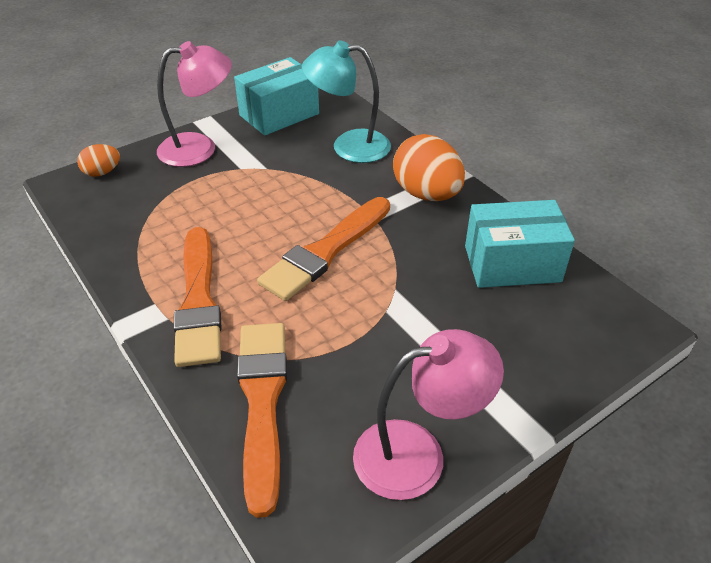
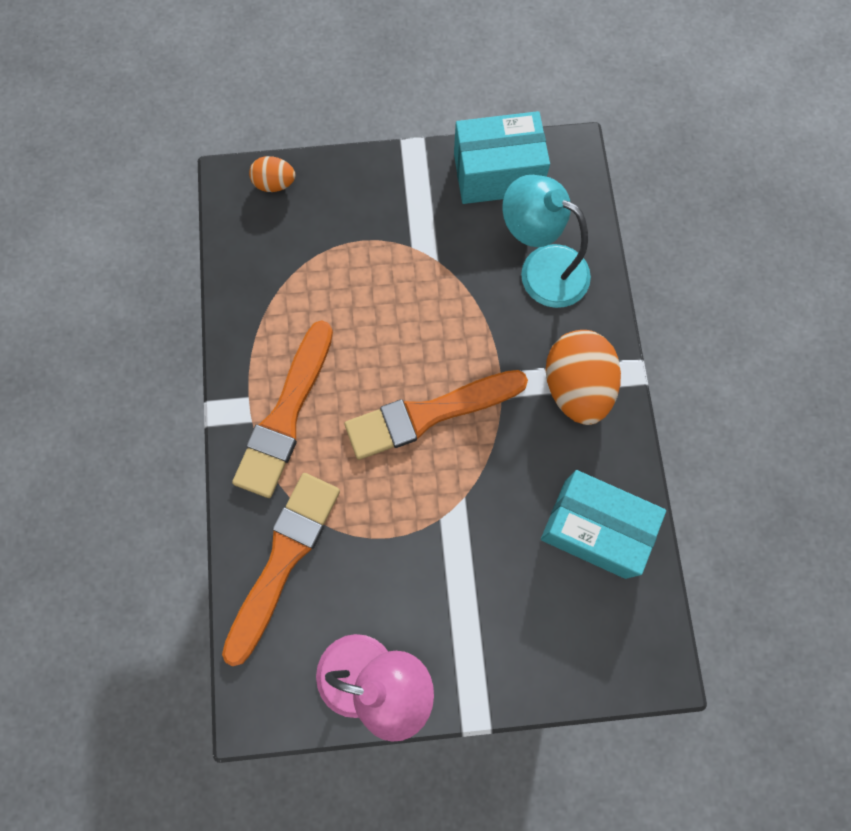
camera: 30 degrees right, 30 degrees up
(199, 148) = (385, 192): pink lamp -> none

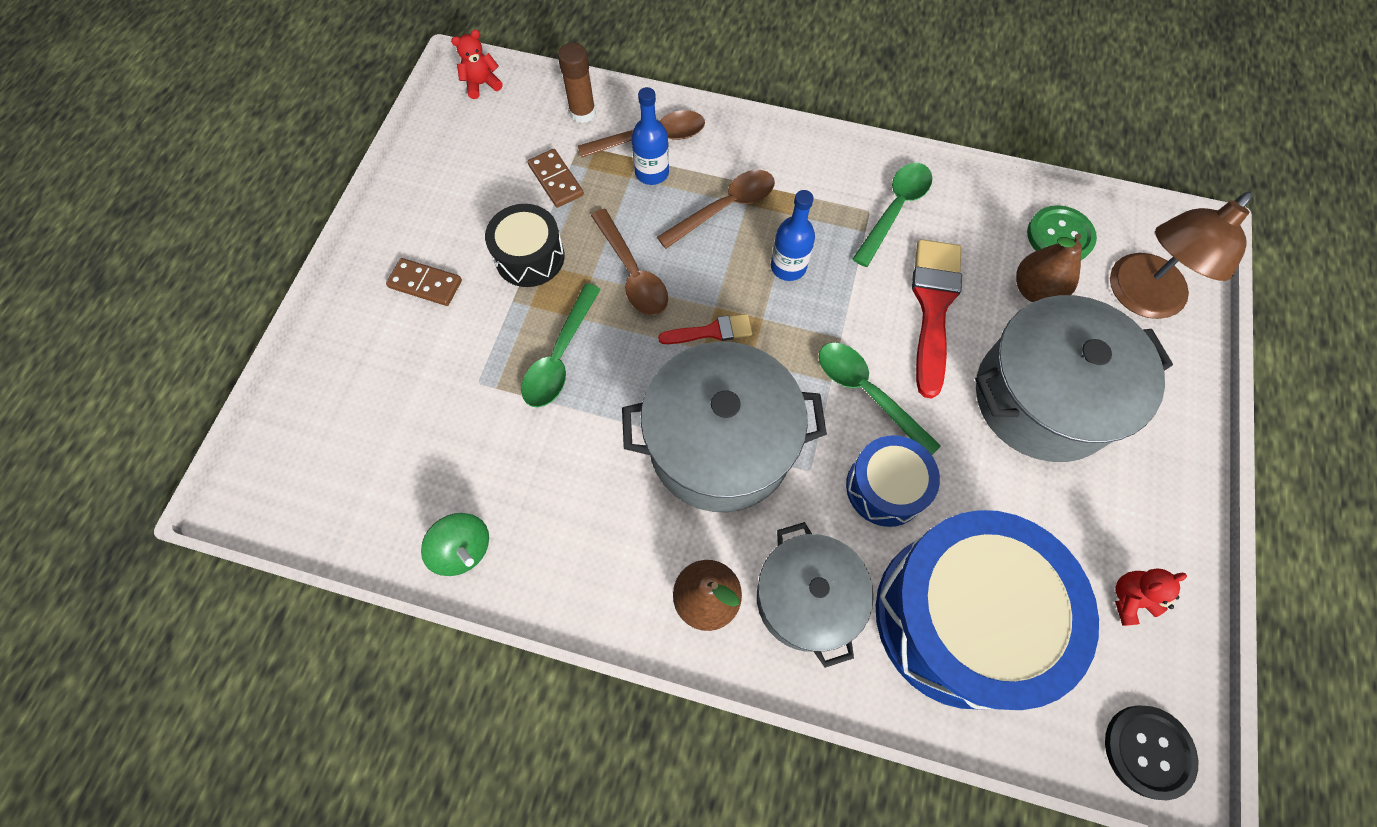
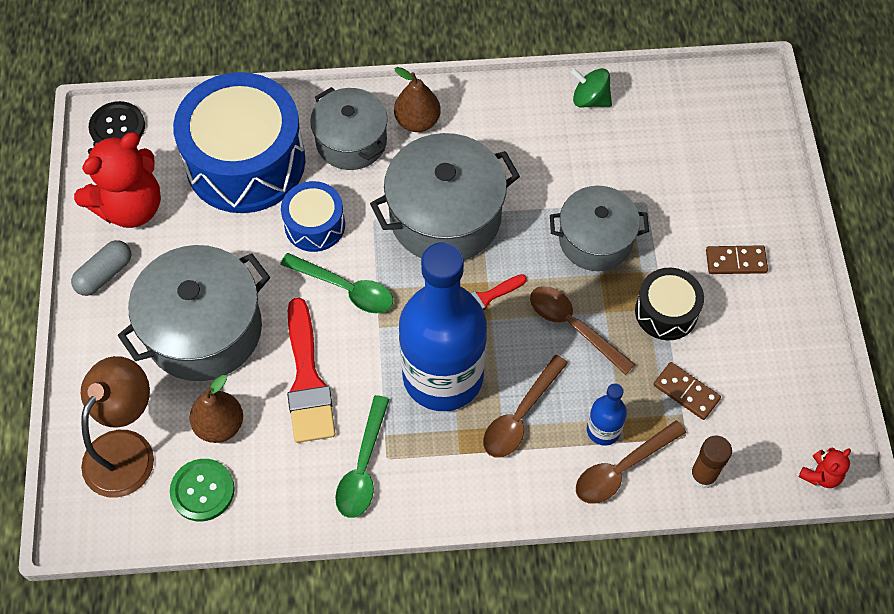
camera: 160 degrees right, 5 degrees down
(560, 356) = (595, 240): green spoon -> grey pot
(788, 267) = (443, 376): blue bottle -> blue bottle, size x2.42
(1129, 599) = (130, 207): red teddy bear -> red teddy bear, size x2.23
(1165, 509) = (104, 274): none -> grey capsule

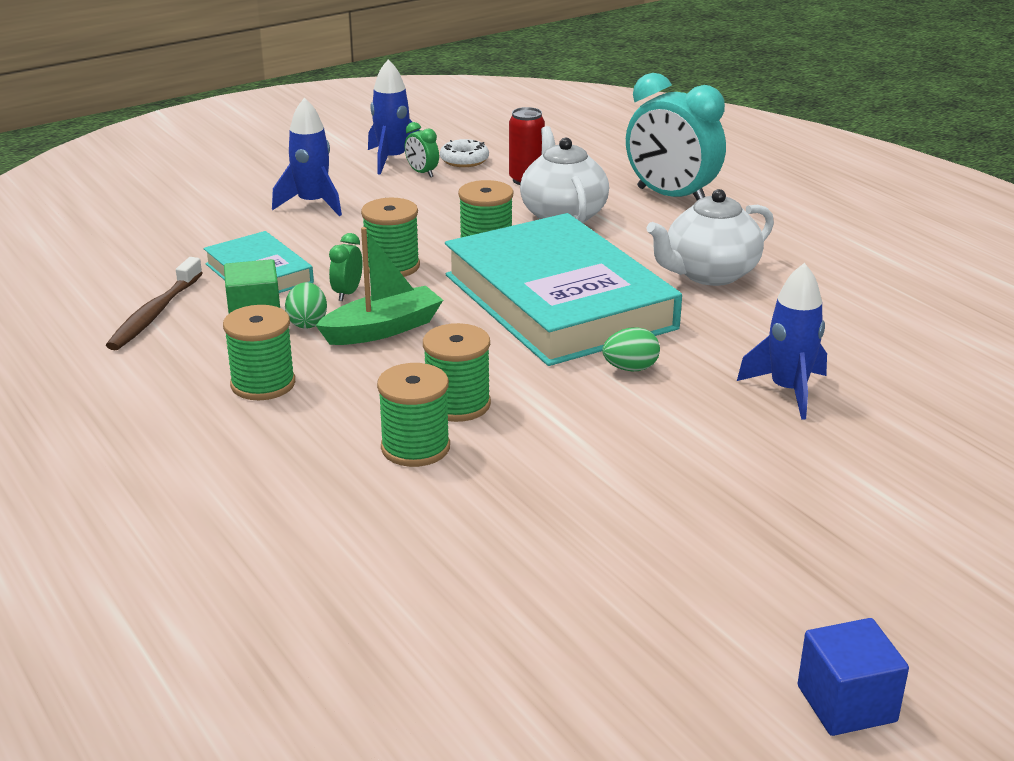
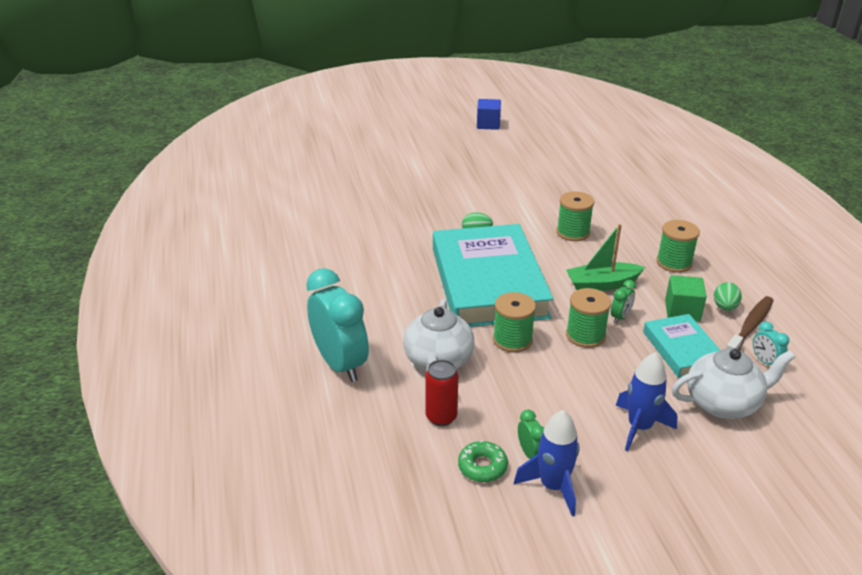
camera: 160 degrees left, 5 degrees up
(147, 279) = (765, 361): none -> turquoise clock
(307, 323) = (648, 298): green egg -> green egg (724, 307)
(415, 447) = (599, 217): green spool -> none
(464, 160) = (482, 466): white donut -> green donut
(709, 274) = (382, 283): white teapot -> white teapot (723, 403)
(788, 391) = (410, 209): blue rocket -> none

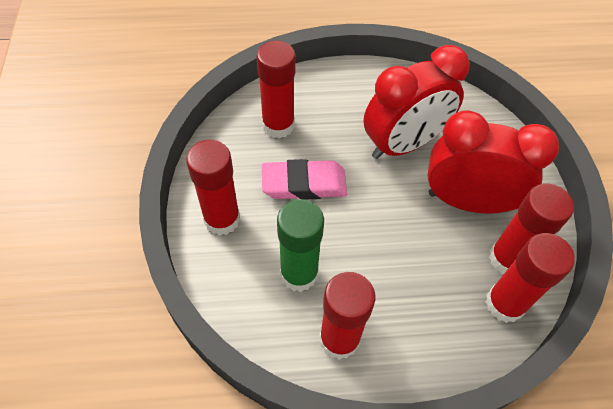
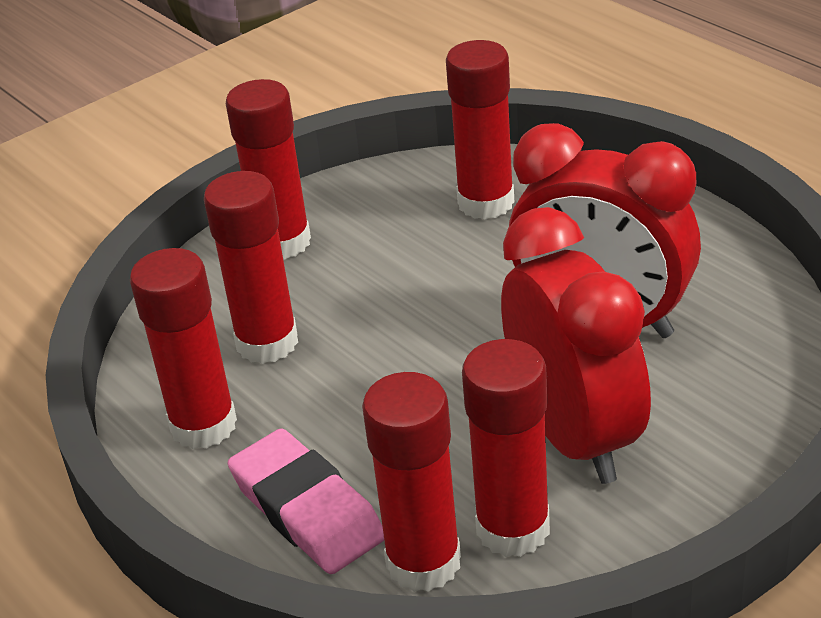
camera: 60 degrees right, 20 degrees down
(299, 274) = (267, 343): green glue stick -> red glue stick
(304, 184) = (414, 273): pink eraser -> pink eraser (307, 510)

### What you will do
Print all entries exactly, without images.

### Written response
camera: 30 degrees right, 30 degrees up
(199, 148) = (385, 192): pink lamp -> none

camera: 160 degrees right, 5 degrees down
(560, 356) = (595, 240): green spoon -> grey pot
(788, 267) = (443, 376): blue bottle -> blue bottle, size x2.42
(1129, 599) = (130, 207): red teddy bear -> red teddy bear, size x2.23
(1165, 509) = (104, 274): none -> grey capsule

camera: 160 degrees left, 5 degrees up
(147, 279) = (765, 361): none -> turquoise clock
(307, 323) = (648, 298): green egg -> green egg (724, 307)
(415, 447) = (599, 217): green spool -> none
(464, 160) = (482, 466): white donut -> green donut
(709, 274) = (382, 283): white teapot -> white teapot (723, 403)
(788, 391) = (410, 209): blue rocket -> none

camera: 60 degrees right, 20 degrees down
(299, 274) = (267, 343): green glue stick -> red glue stick
(304, 184) = (414, 273): pink eraser -> pink eraser (307, 510)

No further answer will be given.